▼

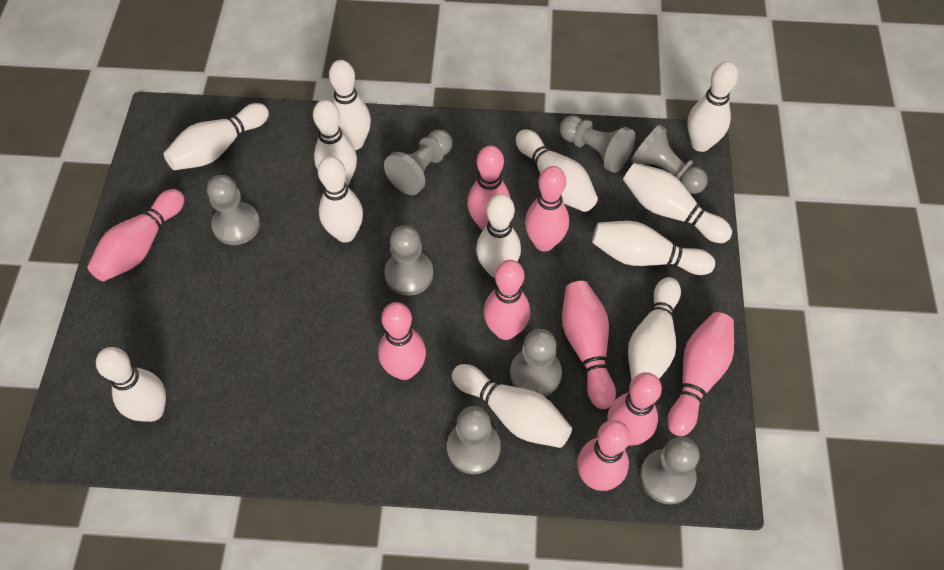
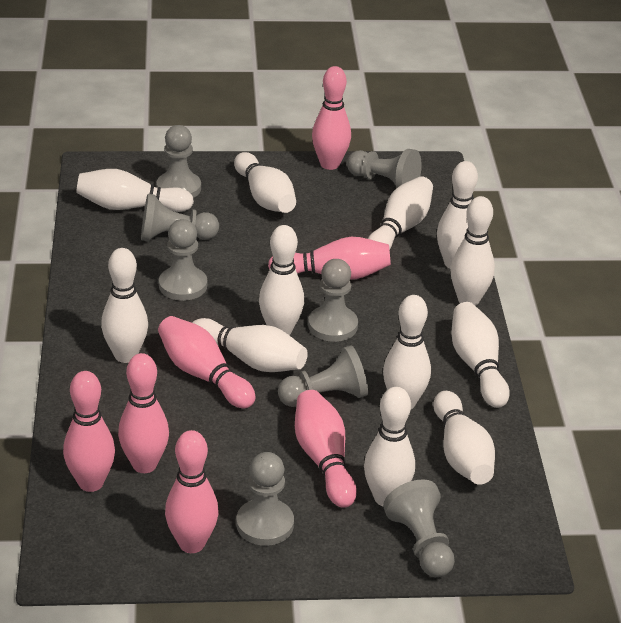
pink bowling pin: 9 -> 7

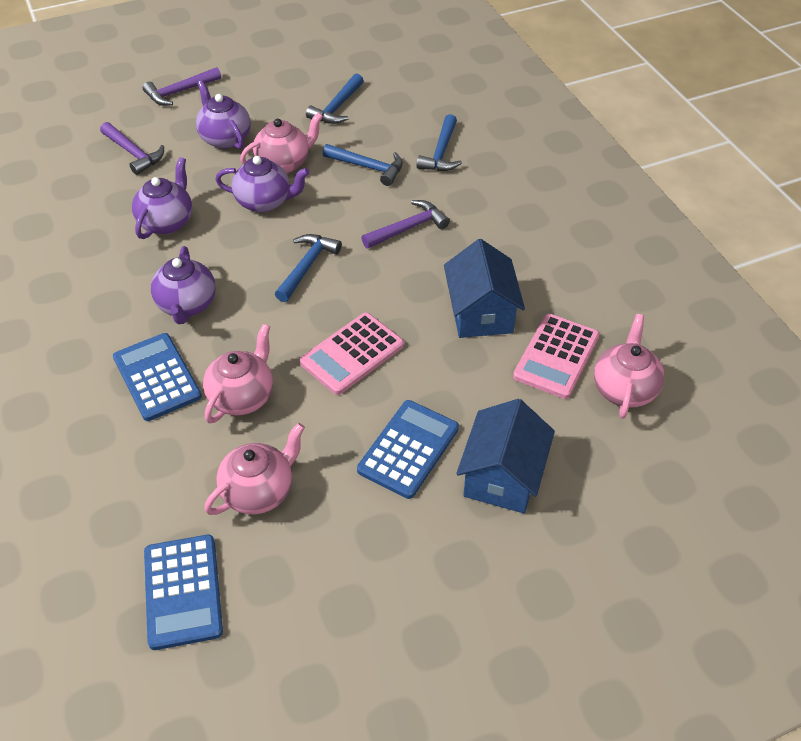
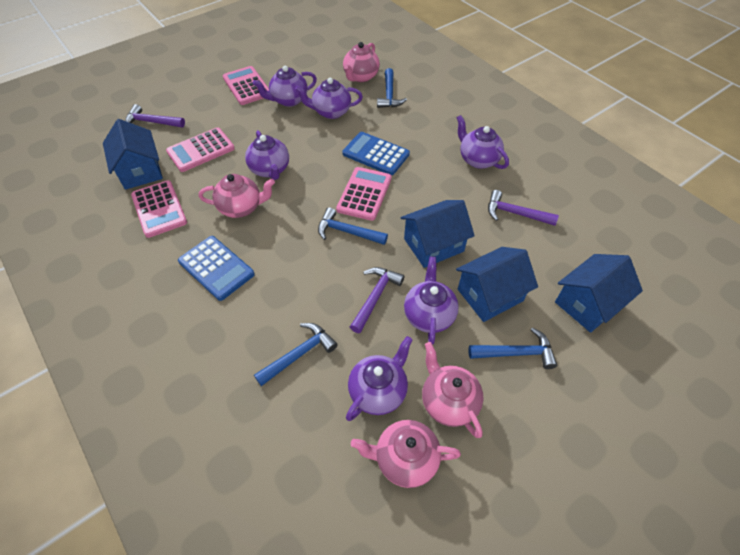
blue calculator: 3 -> 2
blue house: 2 -> 4
pink calculator: 2 -> 4
purple teapot: 4 -> 6

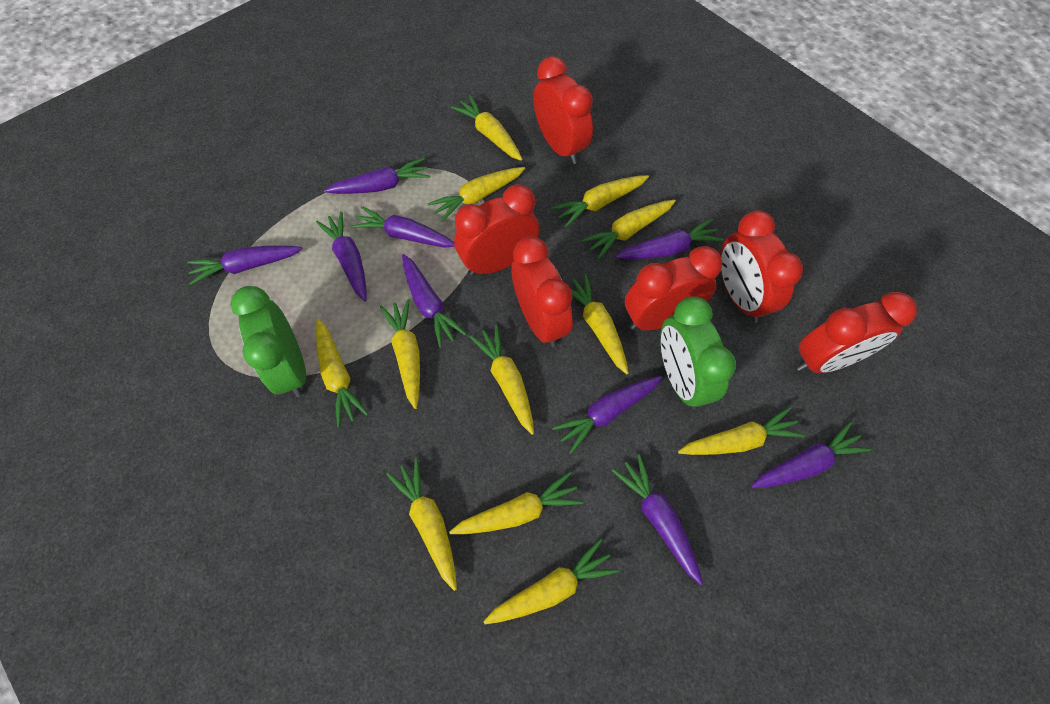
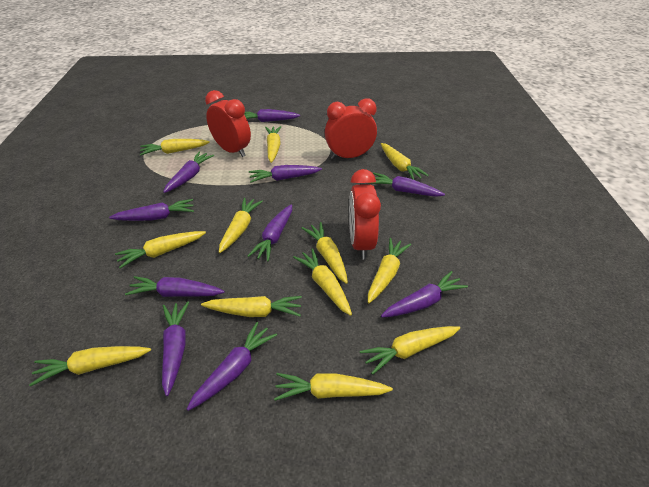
green clock: 2 -> 0
purple carrot: 9 -> 10
red clock: 6 -> 3

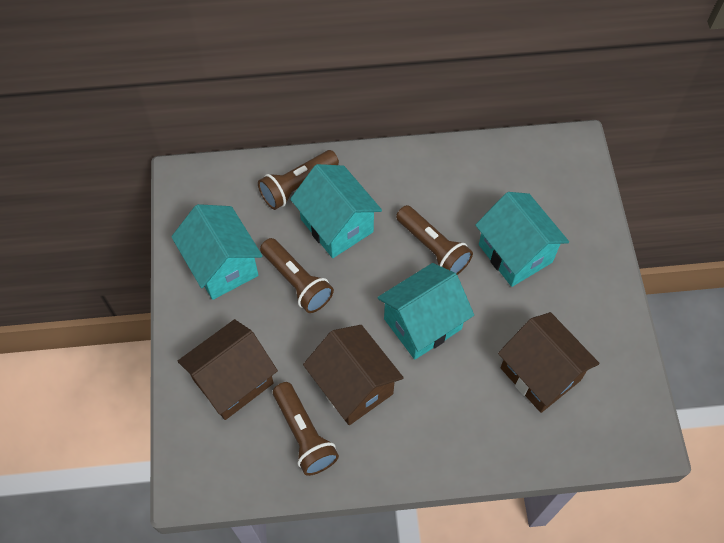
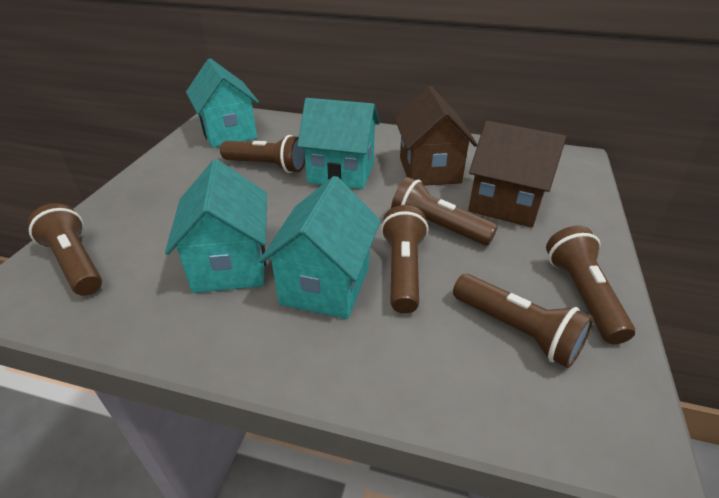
brown flashlight: 4 -> 6
brown house: 3 -> 2

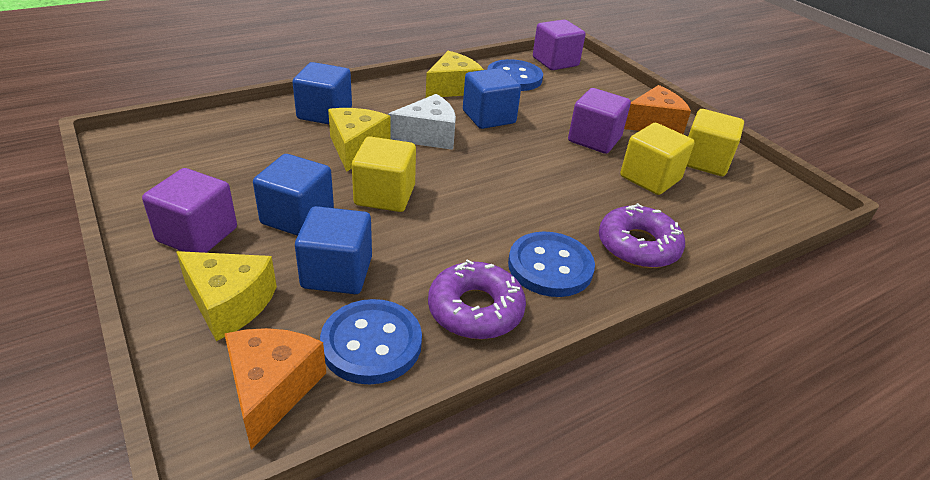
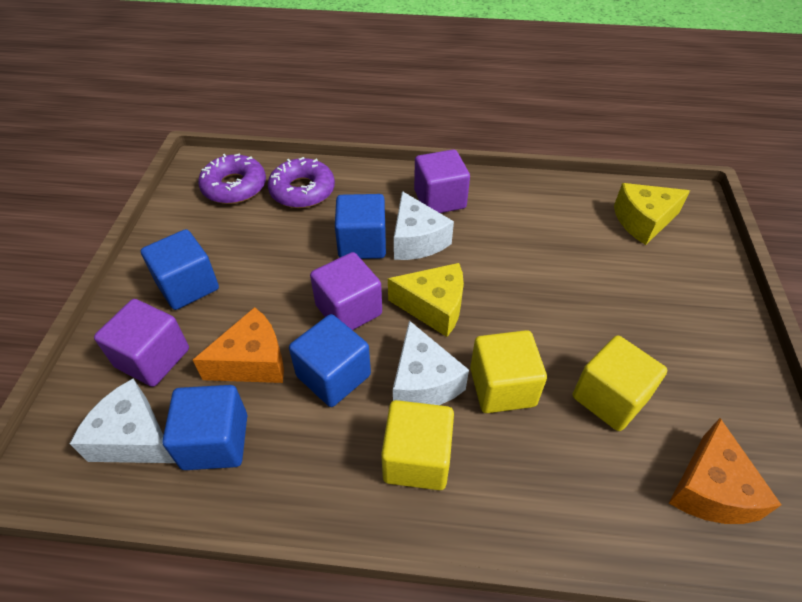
blue button: 3 -> 0
white cheese: 1 -> 3
yellow cheese: 3 -> 2

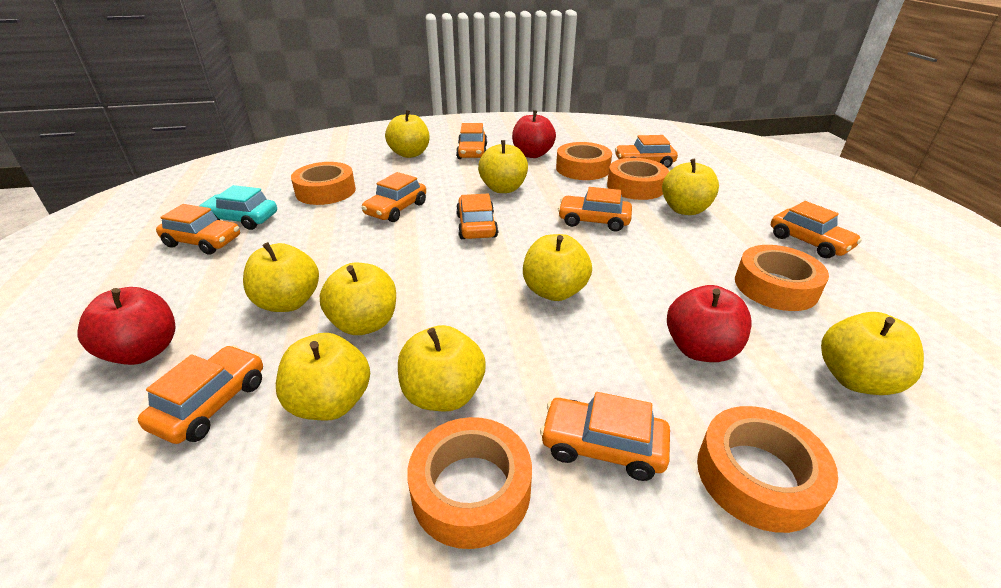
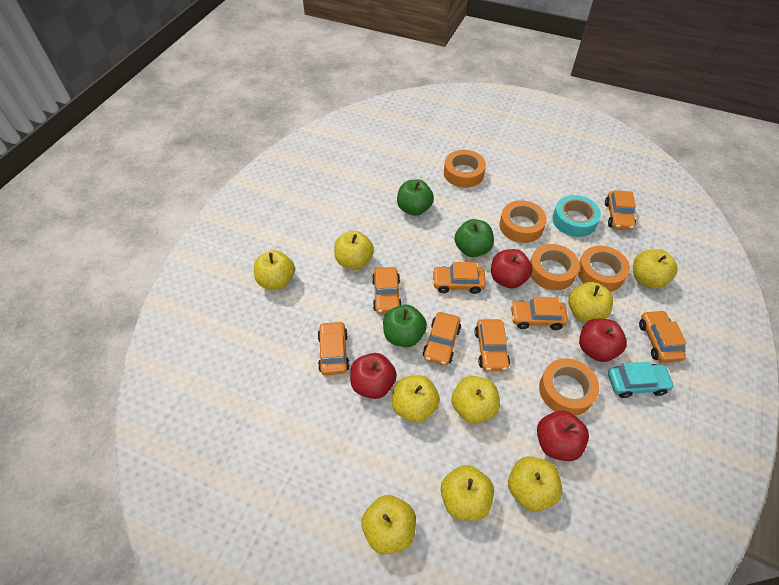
green apple: 0 -> 3
orange car: 9 -> 8
orange tape: 6 -> 5
red apple: 3 -> 4
turquoise tape: 0 -> 1

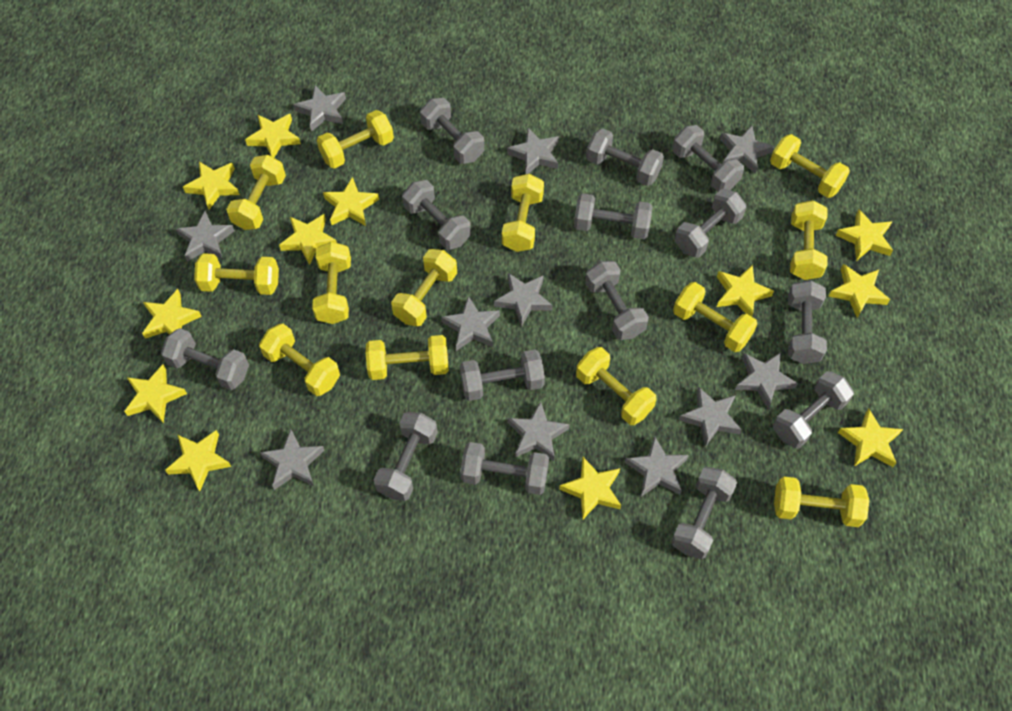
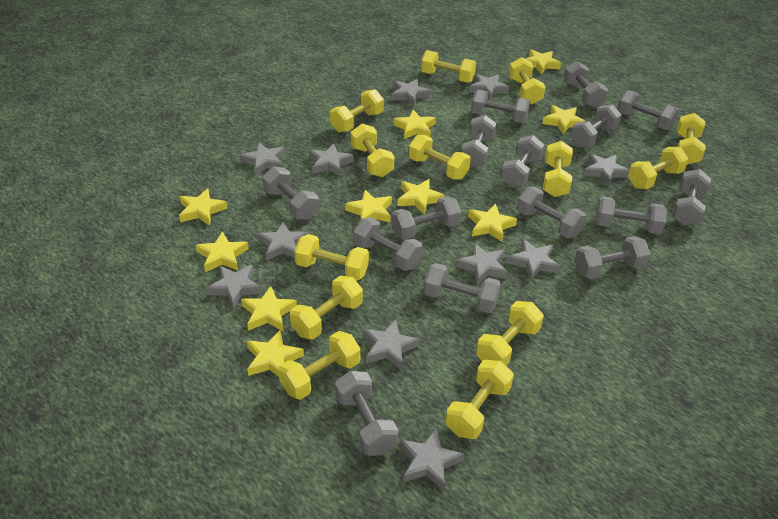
grey dumbbell: 14 -> 15
yellow star: 12 -> 10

▲

## To-do item
With the pictures removed, copy the data above word for word.

## Your response
pink bowling pin: 9 -> 7

blue calculator: 3 -> 2
blue house: 2 -> 4
pink calculator: 2 -> 4
purple teapot: 4 -> 6

green clock: 2 -> 0
purple carrot: 9 -> 10
red clock: 6 -> 3

brown flashlight: 4 -> 6
brown house: 3 -> 2

blue button: 3 -> 0
white cheese: 1 -> 3
yellow cheese: 3 -> 2

green apple: 0 -> 3
orange car: 9 -> 8
orange tape: 6 -> 5
red apple: 3 -> 4
turquoise tape: 0 -> 1

grey dumbbell: 14 -> 15
yellow star: 12 -> 10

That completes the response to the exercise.